Start of AVAILABLE DATA
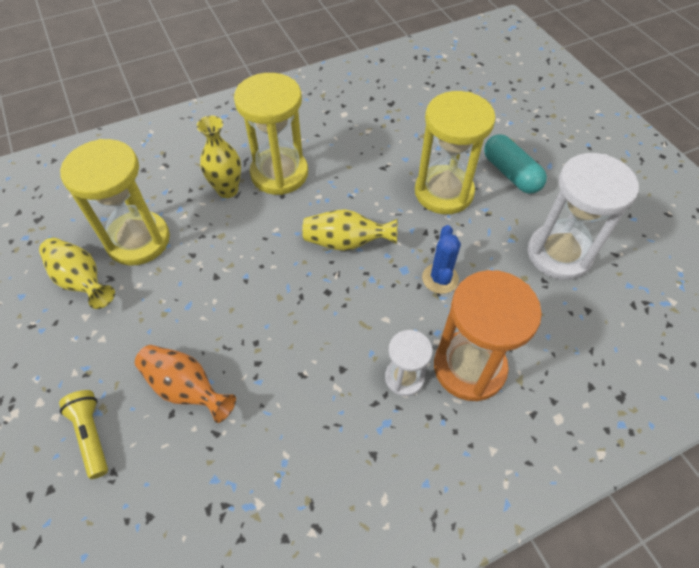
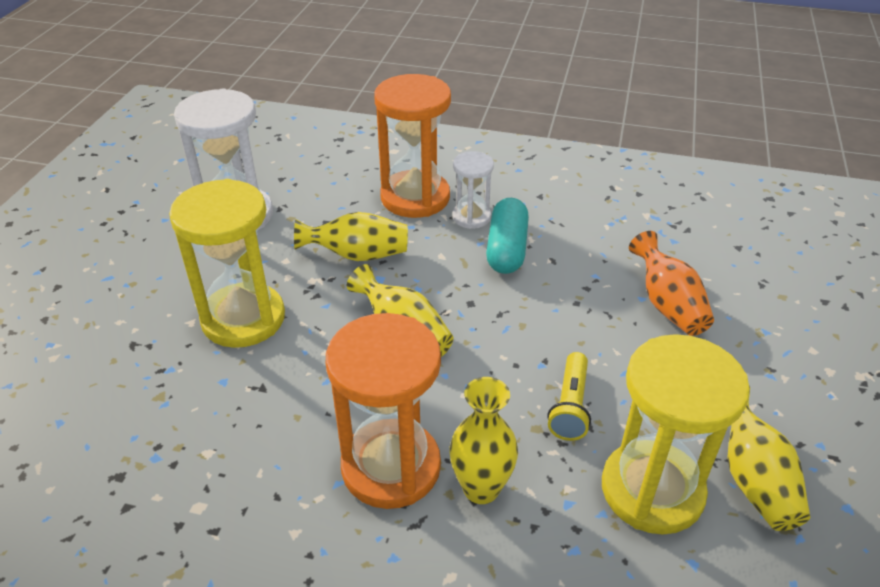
camera: 140 degrees left, 15 degrees down
(91, 435) = (776, 317): yellow flashlight -> yellow flashlight (570, 406)
(279, 173) = (391, 467): yellow hourglass -> orange hourglass
(440, 278) = (357, 255): blue cactus -> yellow vase
(511, 173) = (154, 294): turquoise capsule -> turquoise capsule (506, 249)

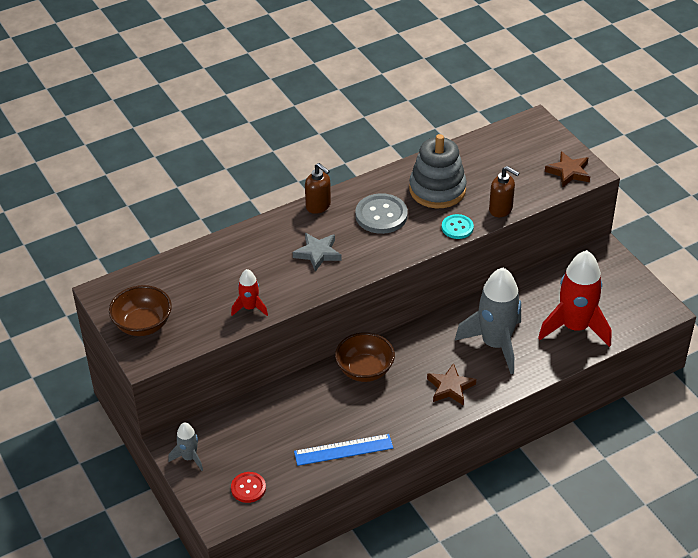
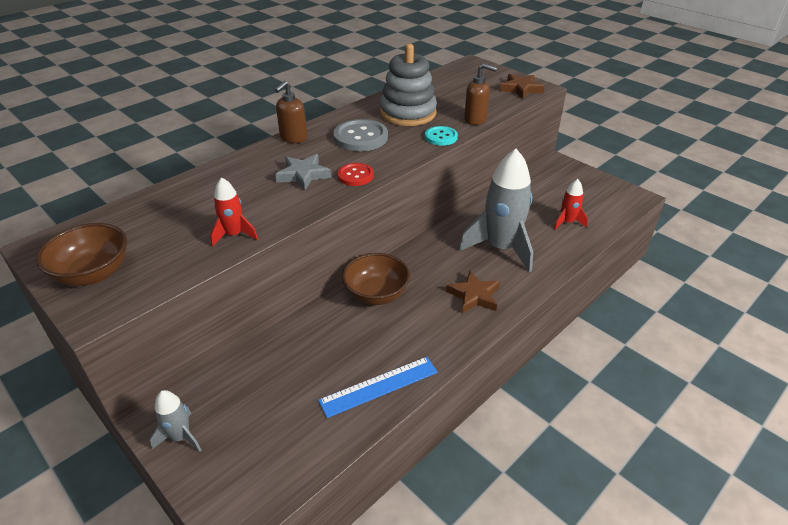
camera: 15 degrees left, 5 degrees down
(248, 488) = (268, 463): red button -> red button (355, 176)
(318, 206) = (293, 138): brown soap dispenser -> brown soap dispenser turned 90 degrees clockwise
(575, 327) = (567, 222): red rocket -> red rocket, size x0.48

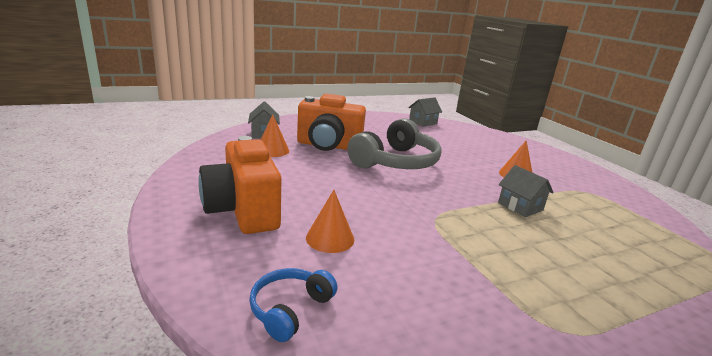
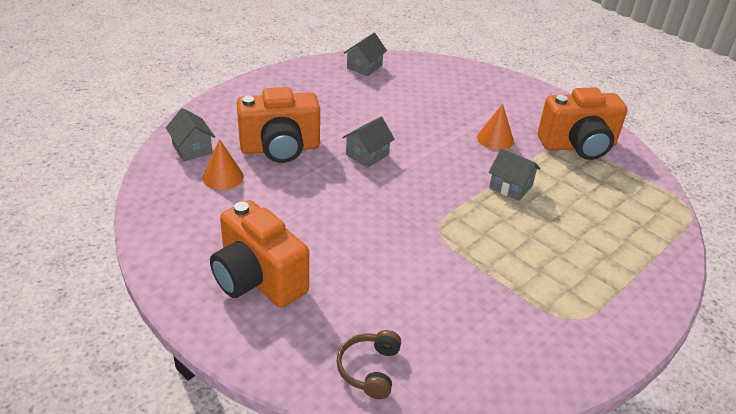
camera: 20 degrees left, 15 degrees up
(290, 309) = (369, 369): blue headphones -> brown headphones
(330, 238) = (359, 286): orange cone -> none
(396, 162) = (367, 154): grey headphones -> grey house
(599, 195) = (578, 146): none -> orange camera

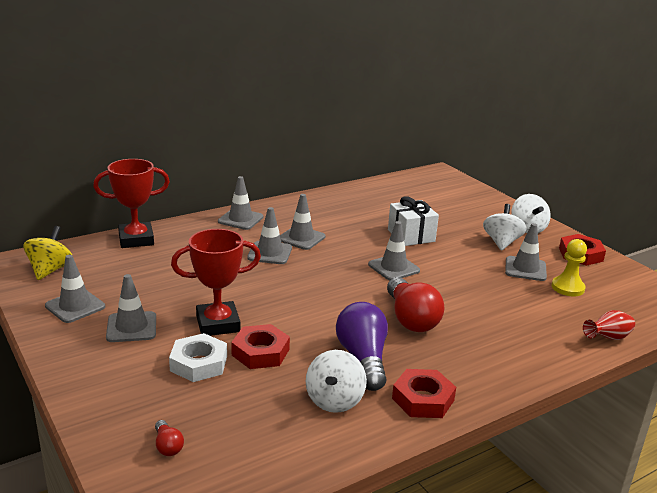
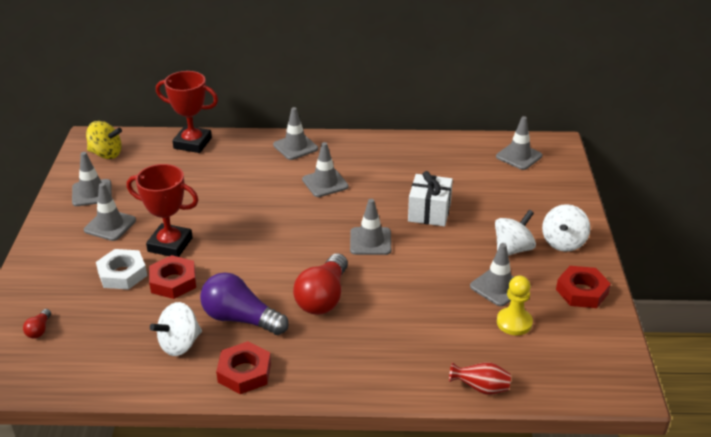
camera: 35 degrees right, 10 degrees up
(50, 270) = (106, 154): yellow spinning top -> yellow spinning top turned 60 degrees clockwise
(270, 253) = (281, 190): grey traffic cone -> grey traffic cone (519, 156)
(363, 359) = (240, 319): purple light bulb -> purple light bulb turned 90 degrees counterclockwise

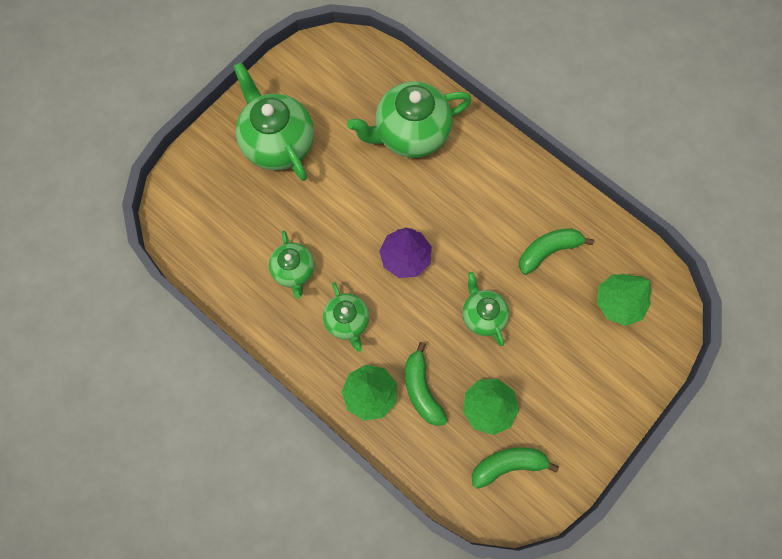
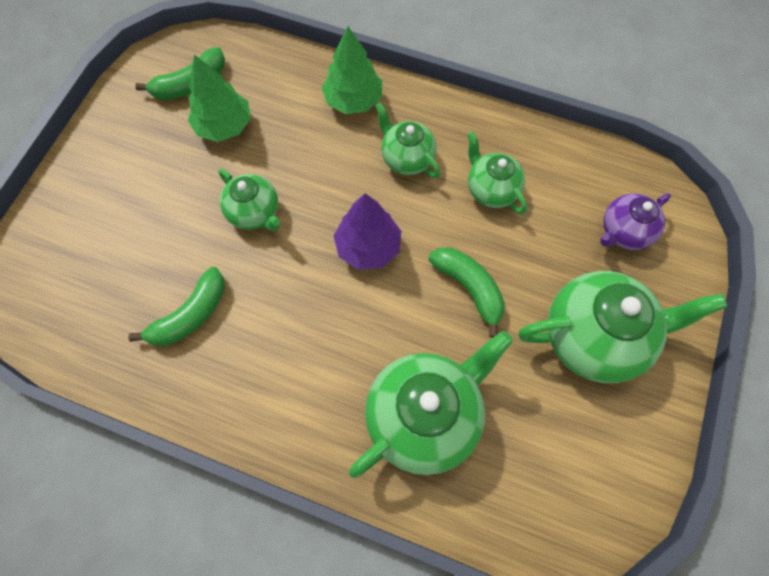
camera: 160 degrees right, 5 degrees down
(216, 204) = (624, 232): none -> purple teapot
(278, 143) = (595, 337): green teapot -> green teapot turned 45 degrees counterclockwise
(422, 389) = (300, 120): green banana -> green banana (469, 288)
(618, 302) = (90, 280): green tree -> none

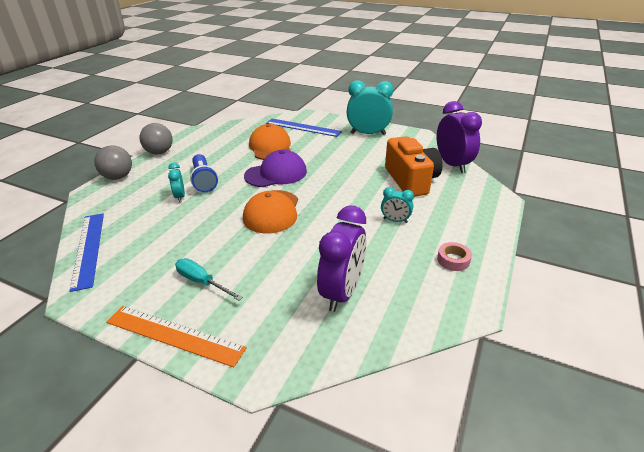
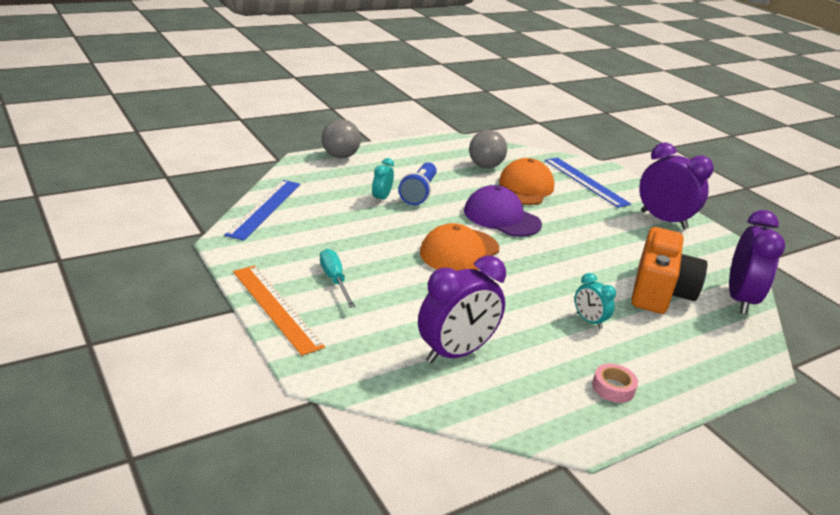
camera: 30 degrees right, 5 degrees down
(159, 152) = (399, 148): grey ball -> grey ball (485, 166)
(276, 174) = (501, 217): purple cap -> purple cap turned 150 degrees counterclockwise
(368, 134) = (663, 220): turquoise clock -> purple clock

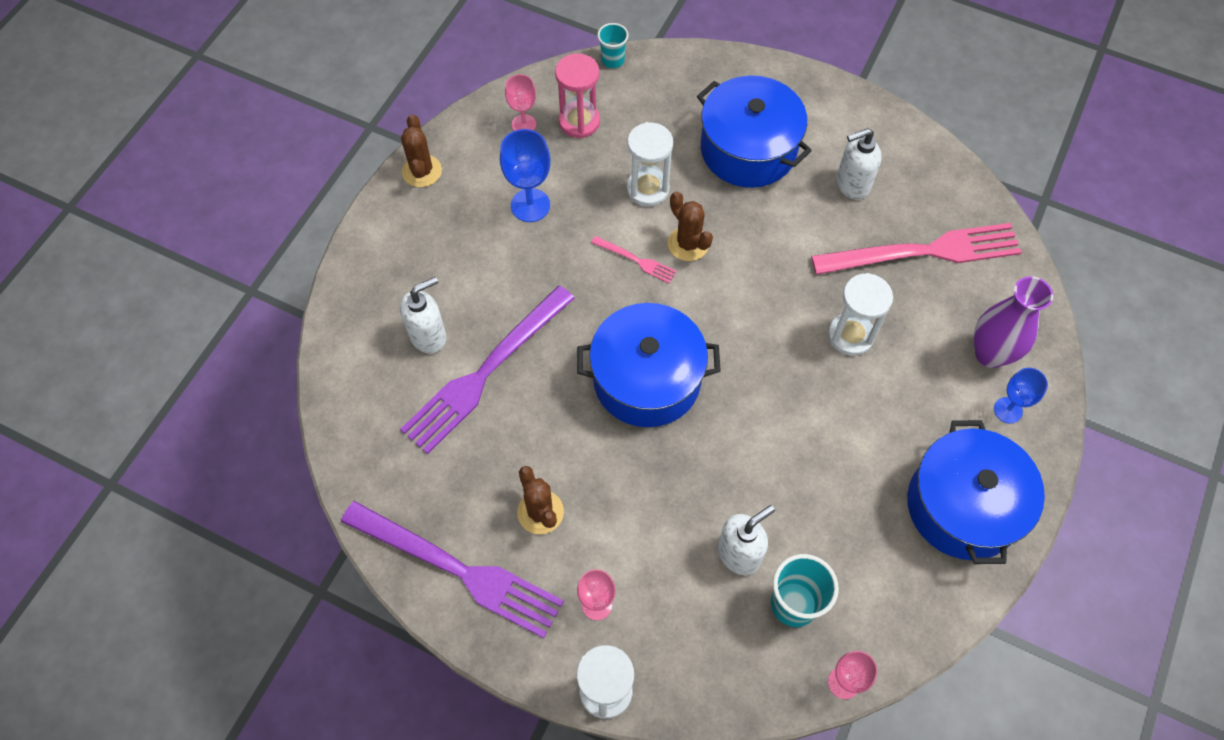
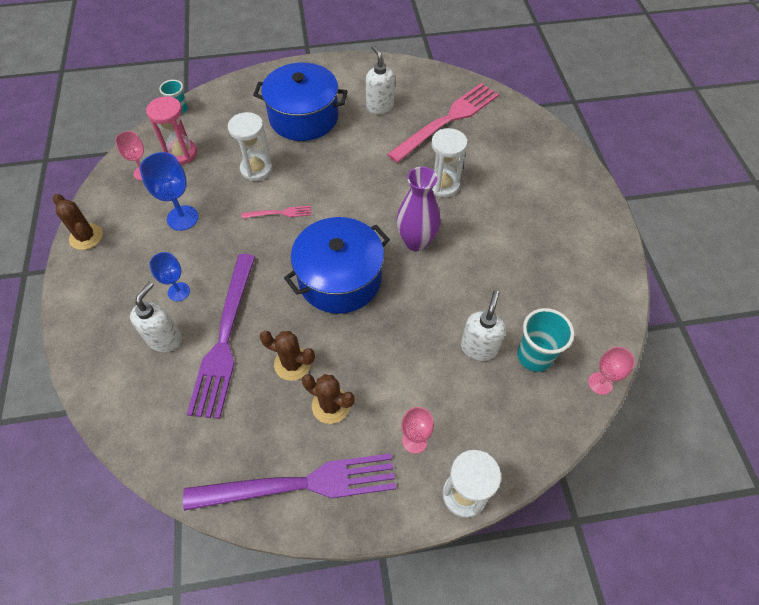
camera: 35 degrees left, 5 degrees down
(688, 244) = (306, 187): brown cactus -> brown cactus (292, 364)
(852, 184) = (379, 106): white soap dispenser -> white soap dispenser turned 120 degrees clockwise
(963, 506) = (579, 240): blue pot -> none
(990, 354) = (525, 153): purple vase -> purple vase (416, 242)
(1008, 410) = (559, 176): blue goblet -> blue goblet (179, 292)

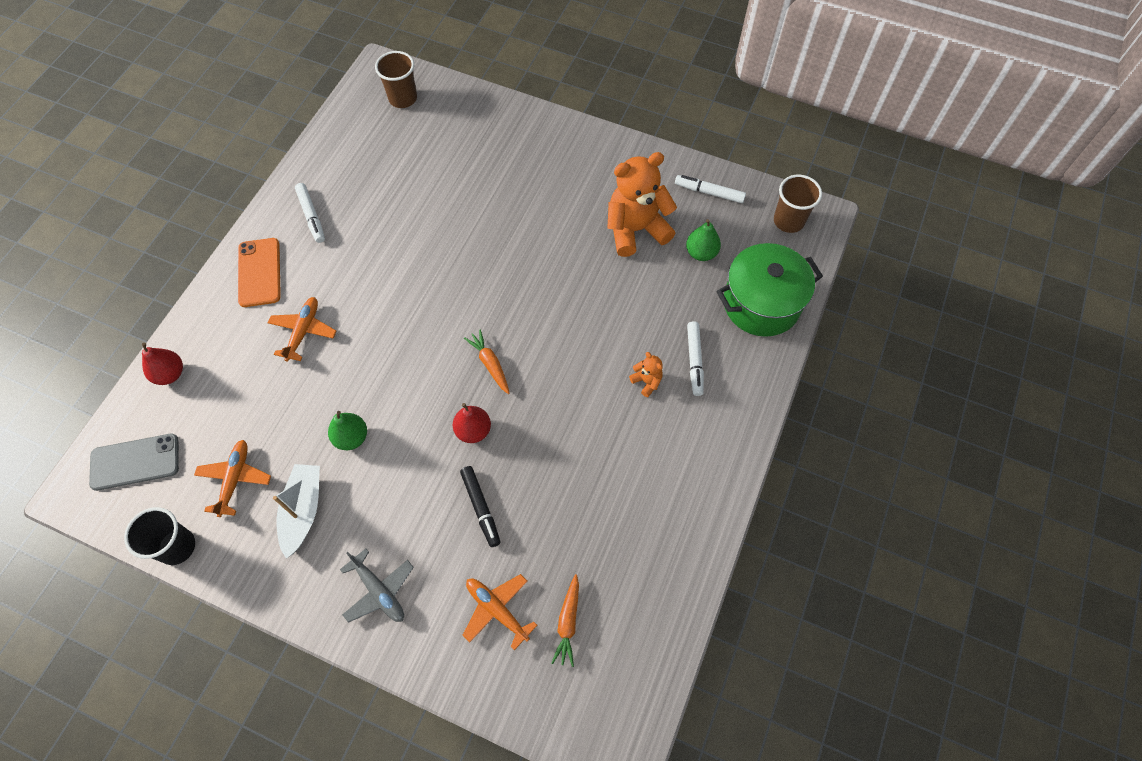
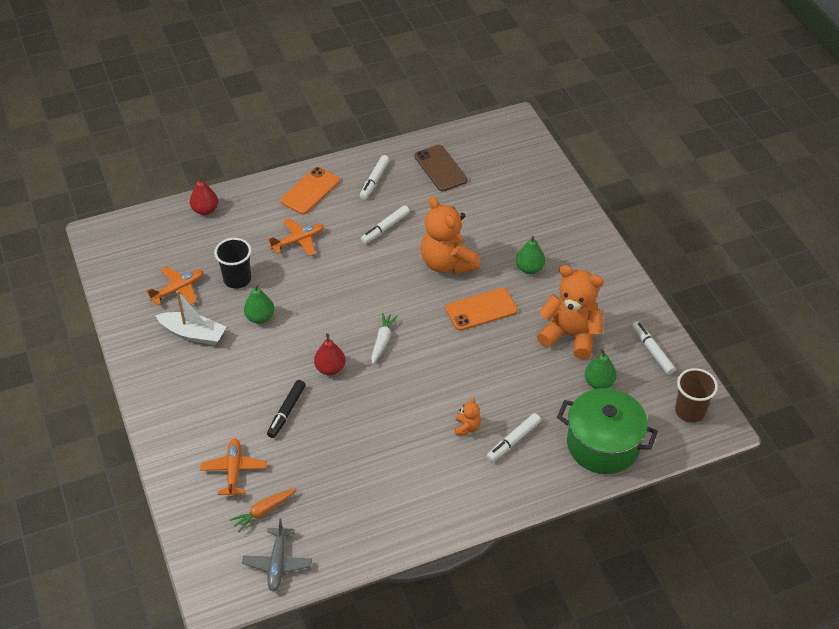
camera: 45 degrees right, 15 degrees down
(135, 462) = (141, 241): grey phone -> none
(177, 547) = (115, 299): black cup -> black cup (237, 279)
(303, 511) = (193, 334): white boat -> white boat turned 60 degrees clockwise
(360, 160) = (440, 168): none -> brown phone
(373, 254) = (385, 228): none -> white marker
(379, 591) = (185, 406): grey plane -> grey plane (277, 563)
(403, 98) = (509, 149): brown cup -> none
(465, 245) = (447, 263): none -> orange teddy bear
(490, 364) = (382, 341): orange carrot -> white carrot
(539, 195) = (529, 268): none -> green pear
(541, 265) = (481, 309): none -> orange phone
End of AVAILABLE DATA
### ABOUT THIS EXERCISE
Reproduce each entry exactly as given; no pictures, please.

### EXERCISE SOLUTION
camera: 140 degrees left, 15 degrees down
(91, 435) = (776, 317): yellow flashlight -> yellow flashlight (570, 406)
(279, 173) = (391, 467): yellow hourglass -> orange hourglass
(440, 278) = (357, 255): blue cactus -> yellow vase
(511, 173) = (154, 294): turquoise capsule -> turquoise capsule (506, 249)

camera: 15 degrees left, 5 degrees down
(248, 488) = (268, 463): red button -> red button (355, 176)
(318, 206) = (293, 138): brown soap dispenser -> brown soap dispenser turned 90 degrees clockwise
(575, 327) = (567, 222): red rocket -> red rocket, size x0.48

camera: 20 degrees left, 15 degrees up
(290, 309) = (369, 369): blue headphones -> brown headphones
(330, 238) = (359, 286): orange cone -> none
(396, 162) = (367, 154): grey headphones -> grey house
(599, 195) = (578, 146): none -> orange camera

camera: 35 degrees right, 10 degrees up
(50, 270) = (106, 154): yellow spinning top -> yellow spinning top turned 60 degrees clockwise
(270, 253) = (281, 190): grey traffic cone -> grey traffic cone (519, 156)
(363, 359) = (240, 319): purple light bulb -> purple light bulb turned 90 degrees counterclockwise

camera: 160 degrees right, 5 degrees down
(216, 204) = (624, 232): none -> purple teapot
(278, 143) = (595, 337): green teapot -> green teapot turned 45 degrees counterclockwise
(422, 389) = (300, 120): green banana -> green banana (469, 288)
(618, 302) = (90, 280): green tree -> none

camera: 30 degrees right, 5 degrees down
(159, 152) = (399, 148): grey ball -> grey ball (485, 166)
(276, 174) = (501, 217): purple cap -> purple cap turned 150 degrees counterclockwise
(368, 134) = (663, 220): turquoise clock -> purple clock

camera: 35 degrees left, 5 degrees down
(688, 244) = (306, 187): brown cactus -> brown cactus (292, 364)
(852, 184) = (379, 106): white soap dispenser -> white soap dispenser turned 120 degrees clockwise
(963, 506) = (579, 240): blue pot -> none
(990, 354) = (525, 153): purple vase -> purple vase (416, 242)
(1008, 410) = (559, 176): blue goblet -> blue goblet (179, 292)

camera: 45 degrees right, 15 degrees down
(135, 462) = (141, 241): grey phone -> none
(177, 547) = (115, 299): black cup -> black cup (237, 279)
(303, 511) = (193, 334): white boat -> white boat turned 60 degrees clockwise
(360, 160) = (440, 168): none -> brown phone
(373, 254) = (385, 228): none -> white marker
(379, 591) = (185, 406): grey plane -> grey plane (277, 563)
(403, 98) = (509, 149): brown cup -> none
(465, 245) = (447, 263): none -> orange teddy bear
(490, 364) = (382, 341): orange carrot -> white carrot
(539, 195) = (529, 268): none -> green pear
(541, 265) = (481, 309): none -> orange phone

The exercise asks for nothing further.